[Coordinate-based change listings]
################
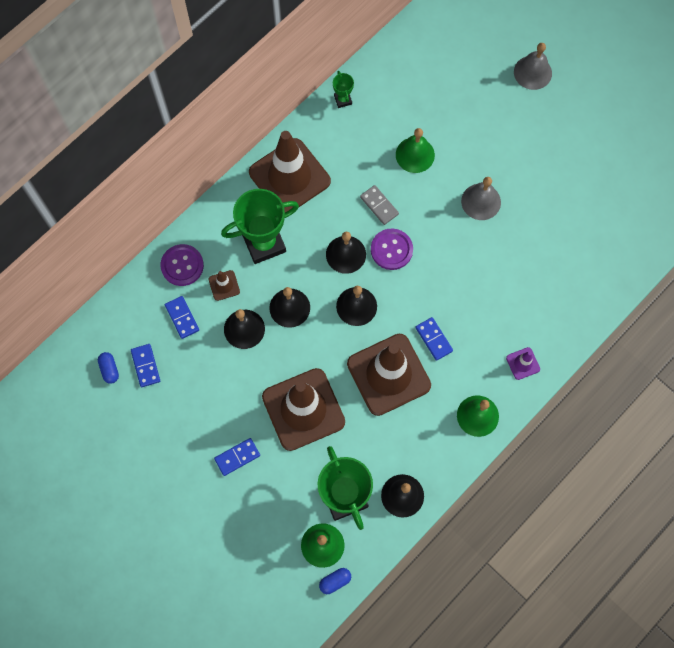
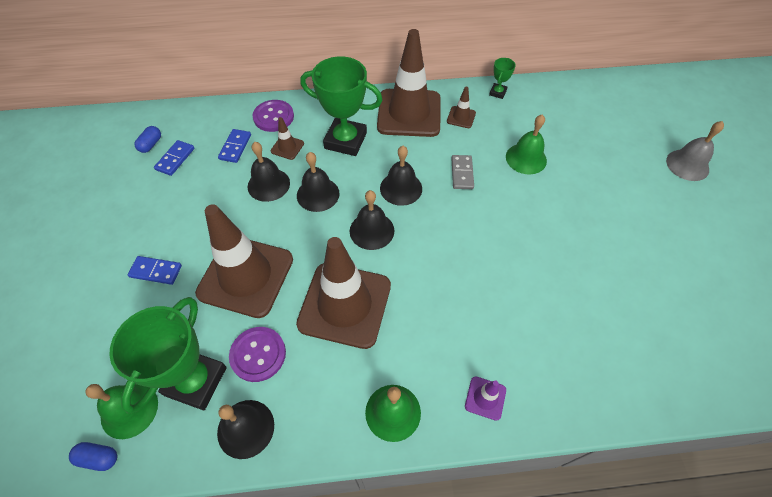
camera: 40 degrees right, 15 degrees down
(334, 149) = (461, 117): none -> brown traffic cone
(391, 250) = (443, 210): purple button -> purple button (258, 354)
(433, 339) = (414, 306): blue domino -> none
(481, 201) = (558, 227): grey bell -> none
################
■ ACTIVITY
Gather each line in the entries above where the string "none" is found.

■ EXPECTED ANSWER
(334, 149) = (461, 117): none -> brown traffic cone
(433, 339) = (414, 306): blue domino -> none
(481, 201) = (558, 227): grey bell -> none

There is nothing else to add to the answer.